Saved data entries:
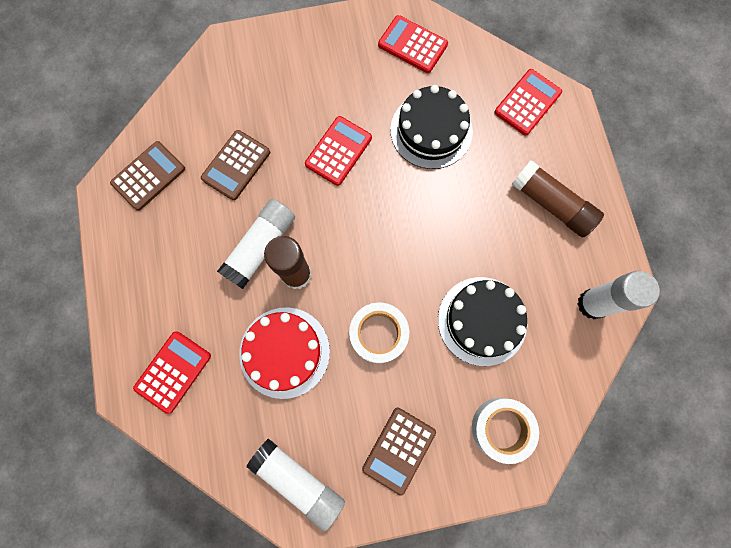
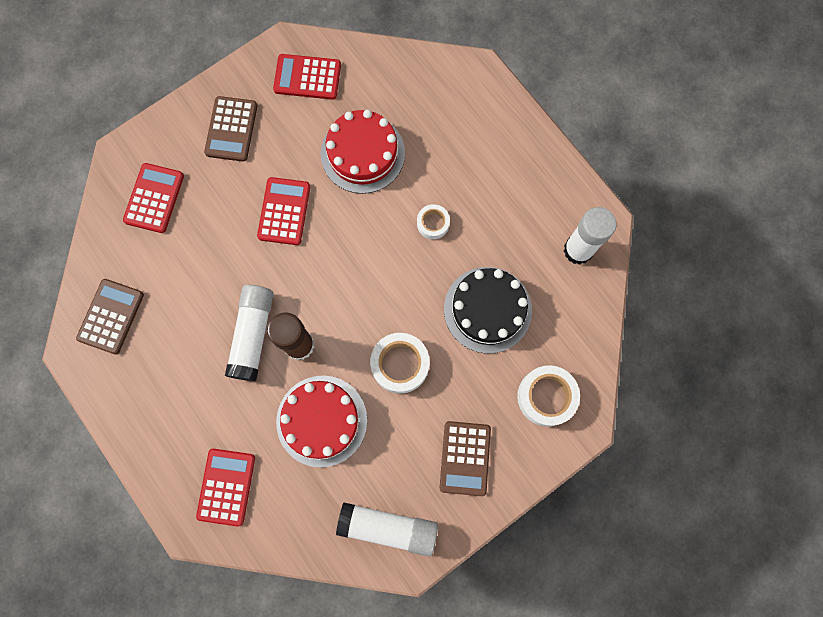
camera: 25 degrees left, 0 degrees up
(236, 165) = (192, 268): brown calculator -> brown calculator (231, 129)
(431, 130) = (362, 153): black cake -> red cake
(466, 219) = (433, 223): none -> white tape
(527, 103) = (440, 88): red calculator -> red calculator (154, 198)
(551, 204) = (503, 175): brown glue stick -> none

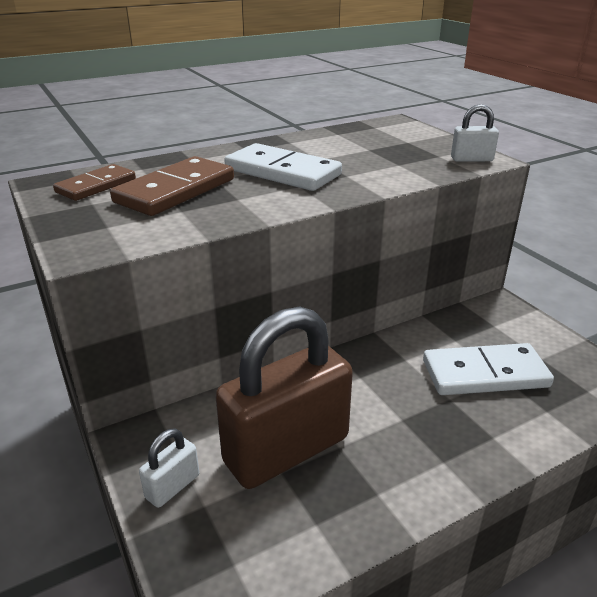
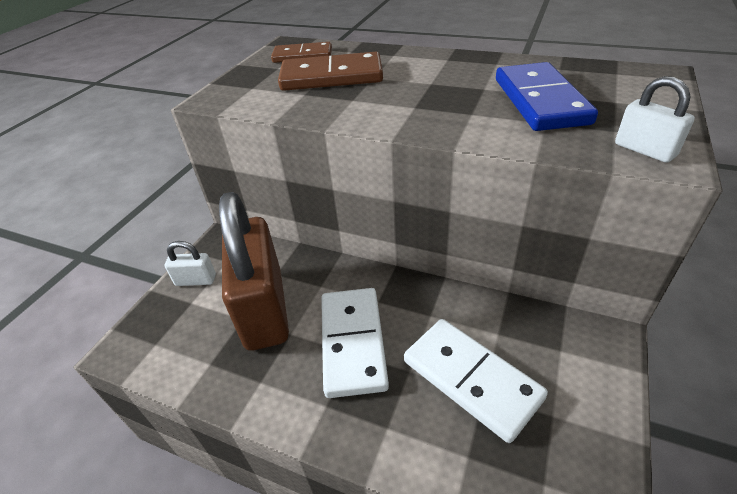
camera: 55 degrees right, 10 degrees up
(282, 172) = (428, 89): white domino -> white domino (353, 342)
(286, 450) = (264, 309): brown padlock -> brown padlock turned 60 degrees clockwise
(370, 154) = (540, 101): none -> blue domino

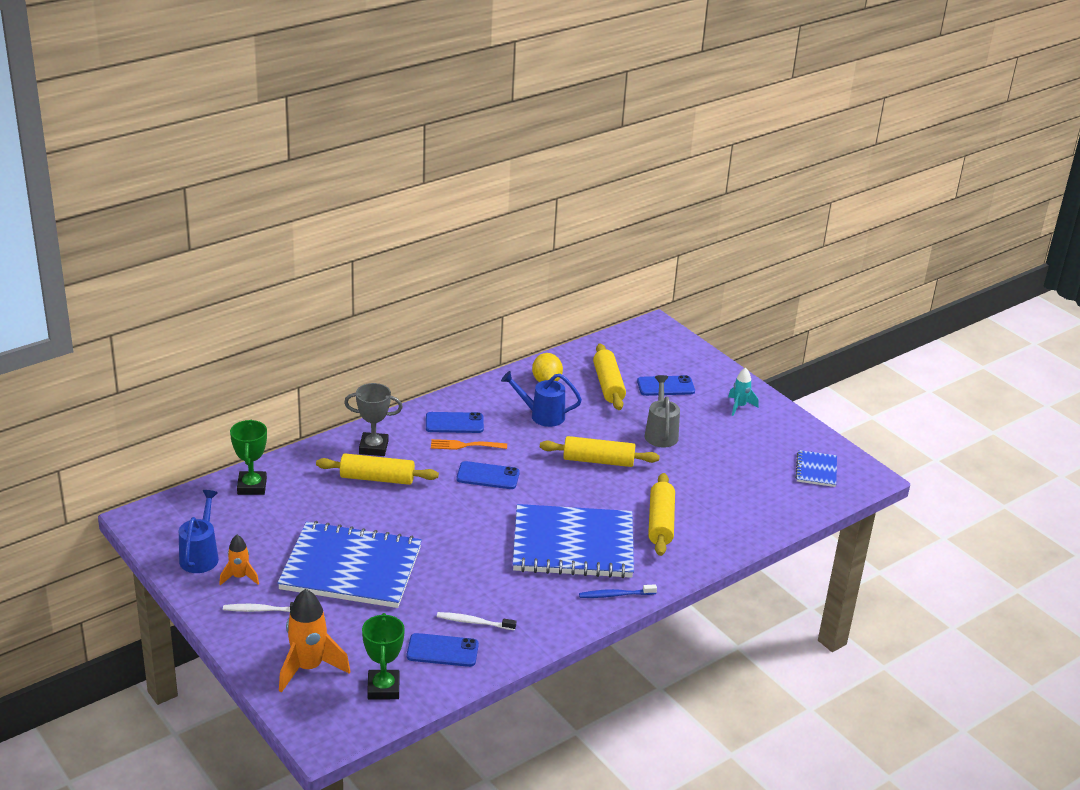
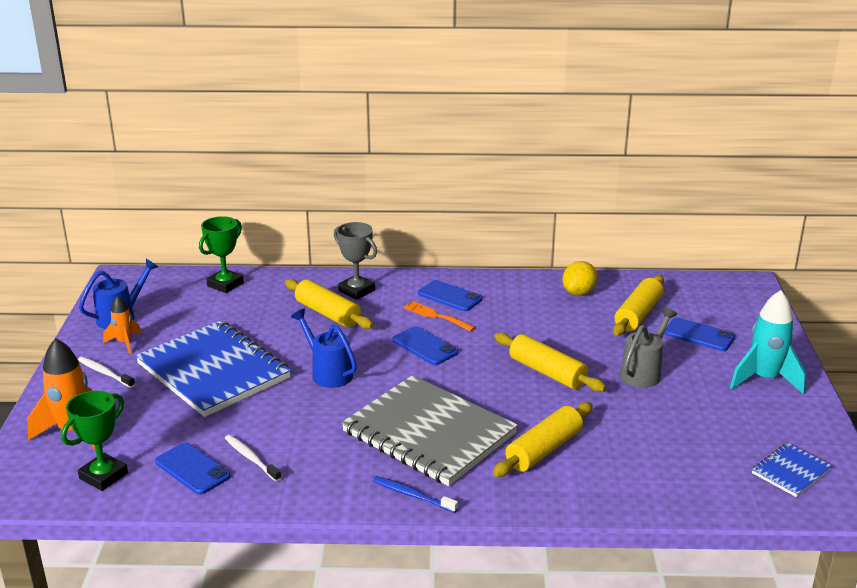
camera: 40 degrees right, 5 degrees down
(542, 415) = (539, 317): blue watering can -> blue watering can (328, 373)
(573, 545) = (429, 433): blue notebook -> grey notebook
(739, 406) = (764, 379): turquoise rocket -> turquoise rocket, size x1.78

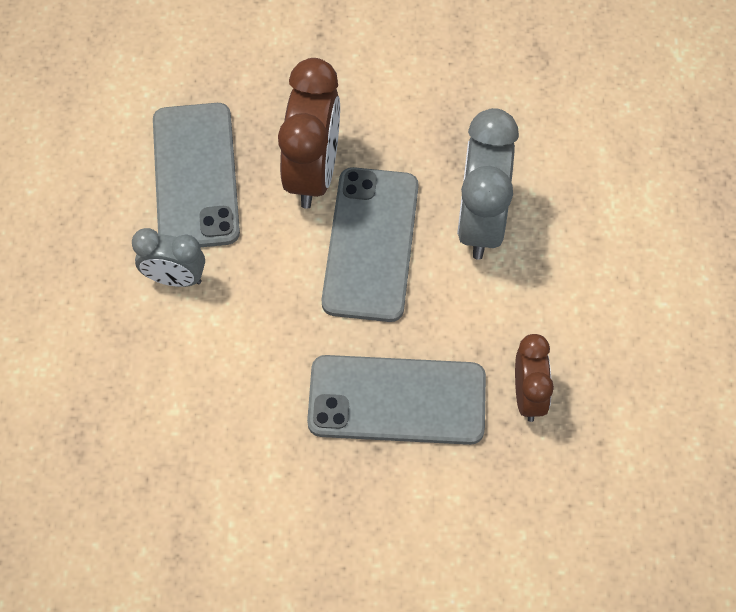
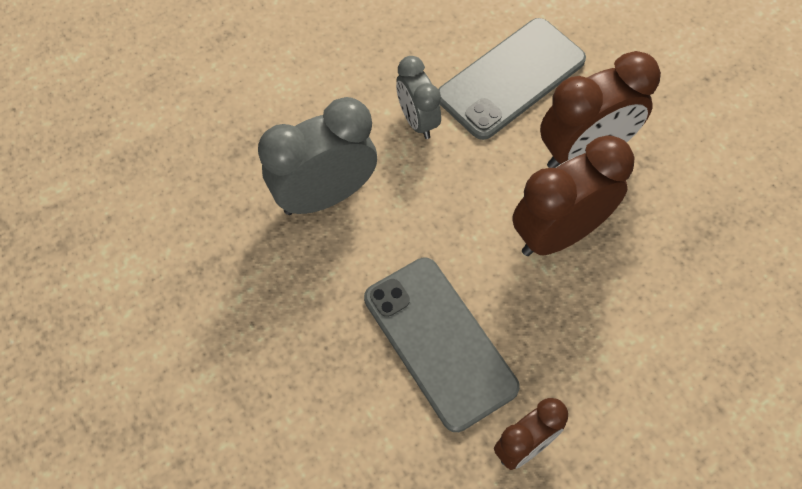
camera: 55 degrees right, 0 degrees up
(370, 244) = (558, 233): grey phone -> brown clock
(481, 221) = (651, 303): grey clock -> grey clock (324, 195)

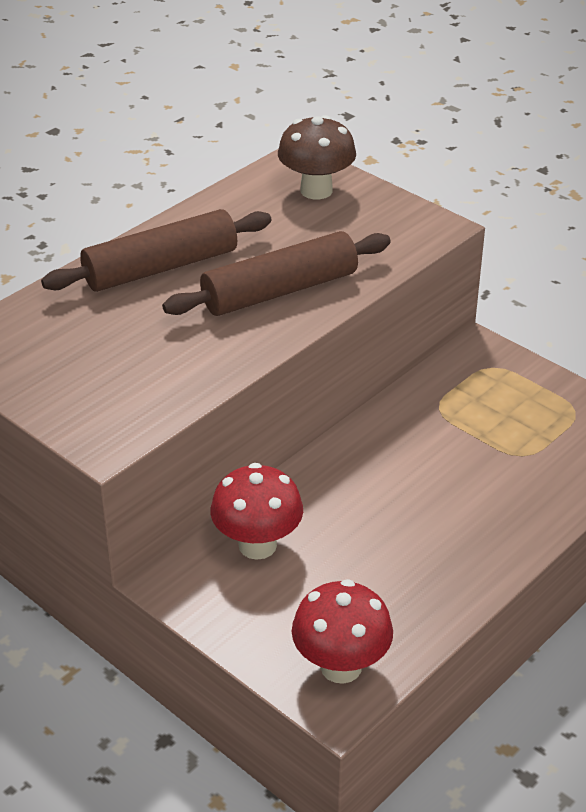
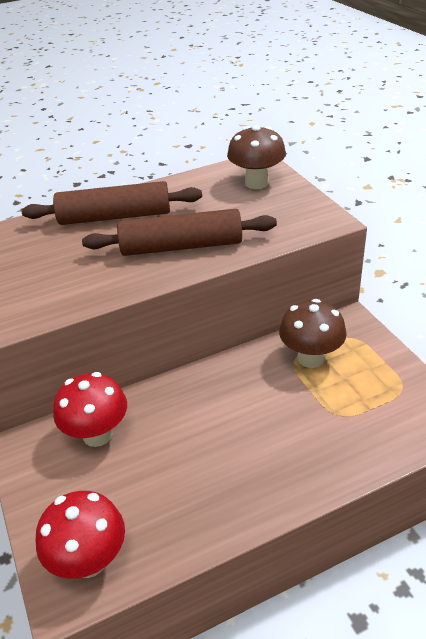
camera: 25 degrees right, 0 degrees up
(457, 401) = (311, 358): none -> brown mushroom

# What to produce
Count the lines in the entries above that hold the string "domino", and give that count without any other text.

# Response
2